Work order: Among the lines below, copy exactly those from the one with "camera: 25 degrees right, 20 degrees down" through the one with "(489, 463) = (468, 379): red", counting both ends.

Provided information:
....
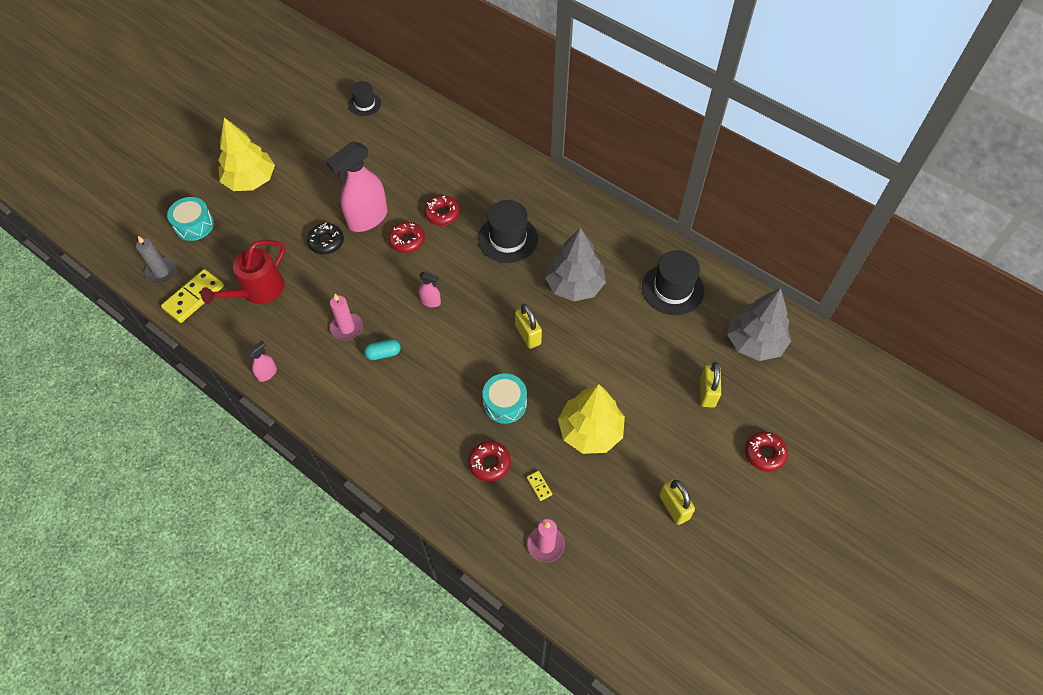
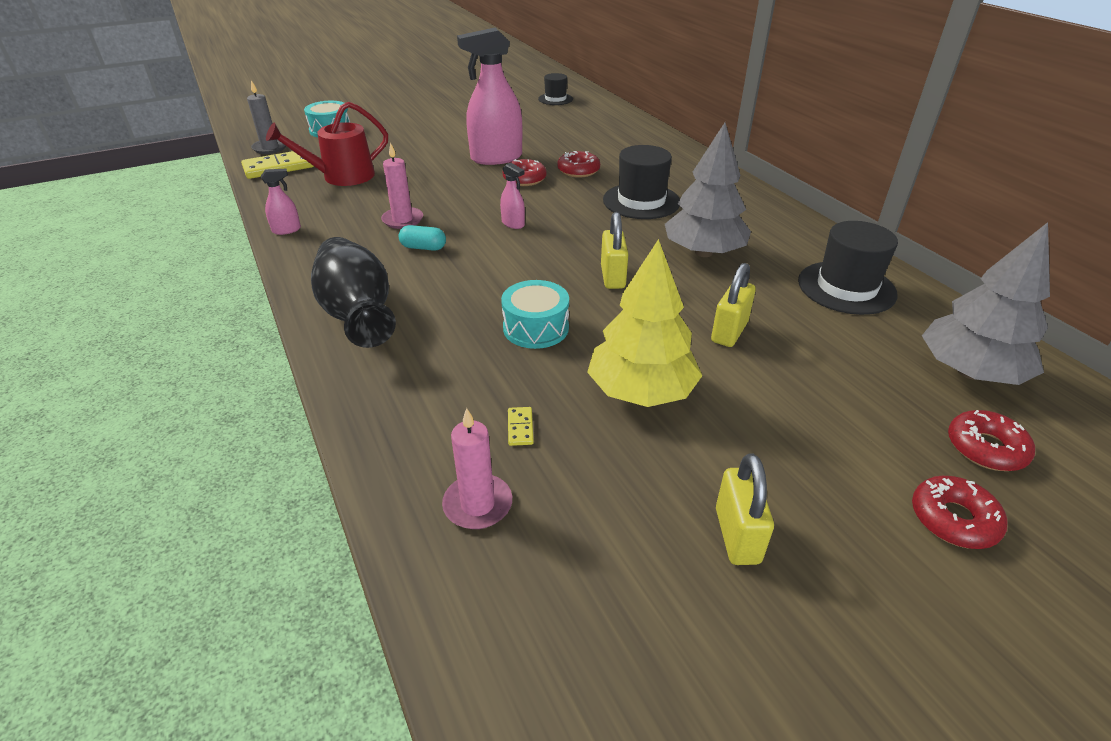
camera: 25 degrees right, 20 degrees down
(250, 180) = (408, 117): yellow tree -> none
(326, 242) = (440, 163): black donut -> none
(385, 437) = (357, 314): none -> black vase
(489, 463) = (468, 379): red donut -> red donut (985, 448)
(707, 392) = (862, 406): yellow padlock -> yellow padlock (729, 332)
....
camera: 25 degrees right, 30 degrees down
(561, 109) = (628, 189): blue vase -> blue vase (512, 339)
....
Exercise response:
camera: 25 degrees right, 20 degrees down
(250, 180) = (408, 117): yellow tree -> none
(326, 242) = (440, 163): black donut -> none
(385, 437) = (357, 314): none -> black vase
(489, 463) = (468, 379): red donut -> red donut (985, 448)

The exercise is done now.